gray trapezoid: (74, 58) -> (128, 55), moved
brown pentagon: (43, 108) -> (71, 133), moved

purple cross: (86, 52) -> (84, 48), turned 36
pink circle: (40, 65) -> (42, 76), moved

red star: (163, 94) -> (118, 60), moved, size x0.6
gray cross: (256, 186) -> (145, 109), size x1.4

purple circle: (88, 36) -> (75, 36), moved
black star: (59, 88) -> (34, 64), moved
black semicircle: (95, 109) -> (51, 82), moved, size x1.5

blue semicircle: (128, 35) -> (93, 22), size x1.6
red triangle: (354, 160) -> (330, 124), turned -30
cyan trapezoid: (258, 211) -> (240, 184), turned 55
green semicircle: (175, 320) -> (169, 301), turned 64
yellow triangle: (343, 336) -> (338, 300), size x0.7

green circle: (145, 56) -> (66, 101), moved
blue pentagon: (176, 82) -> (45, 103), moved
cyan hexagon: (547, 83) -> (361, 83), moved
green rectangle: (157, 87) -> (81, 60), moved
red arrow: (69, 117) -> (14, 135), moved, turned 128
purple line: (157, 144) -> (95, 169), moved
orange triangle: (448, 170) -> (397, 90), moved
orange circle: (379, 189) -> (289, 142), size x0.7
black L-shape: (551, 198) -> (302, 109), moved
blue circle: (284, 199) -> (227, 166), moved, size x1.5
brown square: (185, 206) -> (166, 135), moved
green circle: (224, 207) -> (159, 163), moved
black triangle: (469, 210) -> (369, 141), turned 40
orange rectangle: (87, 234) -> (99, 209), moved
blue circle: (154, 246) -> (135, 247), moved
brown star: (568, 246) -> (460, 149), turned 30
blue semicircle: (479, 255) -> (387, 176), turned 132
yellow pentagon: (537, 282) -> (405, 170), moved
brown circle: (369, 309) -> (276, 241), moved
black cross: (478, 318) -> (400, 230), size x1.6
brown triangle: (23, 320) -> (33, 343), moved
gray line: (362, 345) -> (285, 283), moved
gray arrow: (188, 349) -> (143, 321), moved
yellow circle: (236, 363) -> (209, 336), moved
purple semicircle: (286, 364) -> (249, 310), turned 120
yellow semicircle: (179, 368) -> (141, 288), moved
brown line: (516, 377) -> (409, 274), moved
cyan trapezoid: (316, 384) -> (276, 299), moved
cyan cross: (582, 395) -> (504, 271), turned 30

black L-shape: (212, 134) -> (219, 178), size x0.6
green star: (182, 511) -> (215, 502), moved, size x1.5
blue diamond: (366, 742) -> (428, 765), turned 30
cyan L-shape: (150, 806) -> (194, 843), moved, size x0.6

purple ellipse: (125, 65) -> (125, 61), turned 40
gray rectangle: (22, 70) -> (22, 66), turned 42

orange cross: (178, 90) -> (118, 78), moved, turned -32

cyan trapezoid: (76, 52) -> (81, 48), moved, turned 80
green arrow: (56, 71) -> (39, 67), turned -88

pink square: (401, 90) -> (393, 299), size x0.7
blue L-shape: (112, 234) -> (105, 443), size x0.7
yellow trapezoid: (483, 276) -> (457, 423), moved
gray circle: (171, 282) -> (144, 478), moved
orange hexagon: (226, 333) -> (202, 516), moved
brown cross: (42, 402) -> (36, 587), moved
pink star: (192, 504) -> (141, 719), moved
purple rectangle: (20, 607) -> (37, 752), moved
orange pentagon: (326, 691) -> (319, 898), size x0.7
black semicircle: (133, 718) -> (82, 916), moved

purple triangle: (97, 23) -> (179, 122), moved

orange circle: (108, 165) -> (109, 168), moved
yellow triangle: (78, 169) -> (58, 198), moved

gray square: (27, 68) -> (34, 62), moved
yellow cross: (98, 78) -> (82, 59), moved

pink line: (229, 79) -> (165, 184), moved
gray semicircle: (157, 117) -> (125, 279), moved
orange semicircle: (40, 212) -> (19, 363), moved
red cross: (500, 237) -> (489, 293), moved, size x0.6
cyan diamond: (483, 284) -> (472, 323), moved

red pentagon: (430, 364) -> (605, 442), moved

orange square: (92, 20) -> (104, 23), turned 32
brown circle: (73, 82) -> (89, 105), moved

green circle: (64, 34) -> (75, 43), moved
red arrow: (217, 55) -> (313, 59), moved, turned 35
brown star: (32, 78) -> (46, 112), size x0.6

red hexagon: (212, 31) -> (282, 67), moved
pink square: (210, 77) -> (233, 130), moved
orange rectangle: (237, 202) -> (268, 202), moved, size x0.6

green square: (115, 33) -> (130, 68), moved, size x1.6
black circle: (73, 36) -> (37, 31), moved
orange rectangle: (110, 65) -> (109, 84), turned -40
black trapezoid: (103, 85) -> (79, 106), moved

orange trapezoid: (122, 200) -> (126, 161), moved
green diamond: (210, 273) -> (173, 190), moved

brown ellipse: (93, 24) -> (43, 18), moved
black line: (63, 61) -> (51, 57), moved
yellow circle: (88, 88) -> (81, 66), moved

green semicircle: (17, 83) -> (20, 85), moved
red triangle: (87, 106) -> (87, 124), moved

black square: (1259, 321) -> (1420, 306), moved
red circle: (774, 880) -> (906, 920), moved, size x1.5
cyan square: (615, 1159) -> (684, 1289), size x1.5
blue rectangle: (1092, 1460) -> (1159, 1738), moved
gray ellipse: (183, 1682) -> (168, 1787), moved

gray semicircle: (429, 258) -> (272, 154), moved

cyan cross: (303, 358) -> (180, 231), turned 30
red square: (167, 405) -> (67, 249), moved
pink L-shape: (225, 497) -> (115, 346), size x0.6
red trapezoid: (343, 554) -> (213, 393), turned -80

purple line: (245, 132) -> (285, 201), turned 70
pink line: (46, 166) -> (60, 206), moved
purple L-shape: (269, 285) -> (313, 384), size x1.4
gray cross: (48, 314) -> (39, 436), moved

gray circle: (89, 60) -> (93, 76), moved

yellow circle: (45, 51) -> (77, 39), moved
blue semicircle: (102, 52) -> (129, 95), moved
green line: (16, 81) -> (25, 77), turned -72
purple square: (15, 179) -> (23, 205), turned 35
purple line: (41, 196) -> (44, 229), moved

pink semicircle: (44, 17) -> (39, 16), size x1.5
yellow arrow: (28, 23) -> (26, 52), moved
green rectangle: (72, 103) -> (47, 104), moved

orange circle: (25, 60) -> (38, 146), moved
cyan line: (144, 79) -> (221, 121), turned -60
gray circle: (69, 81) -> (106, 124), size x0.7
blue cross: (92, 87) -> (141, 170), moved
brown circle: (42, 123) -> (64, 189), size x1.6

*Aim of the exercise*
Return all lines in the entries above that carry the word "brown".

*Expected output*
brown pentagon: (43, 108) -> (71, 133), moved
brown square: (185, 206) -> (166, 135), moved
brown star: (568, 246) -> (460, 149), turned 30
brown circle: (369, 309) -> (276, 241), moved
brown triangle: (23, 320) -> (33, 343), moved
brown line: (516, 377) -> (409, 274), moved
brown cross: (42, 402) -> (36, 587), moved
brown circle: (73, 82) -> (89, 105), moved
brown star: (32, 78) -> (46, 112), size x0.6
brown ellipse: (93, 24) -> (43, 18), moved
brown circle: (42, 123) -> (64, 189), size x1.6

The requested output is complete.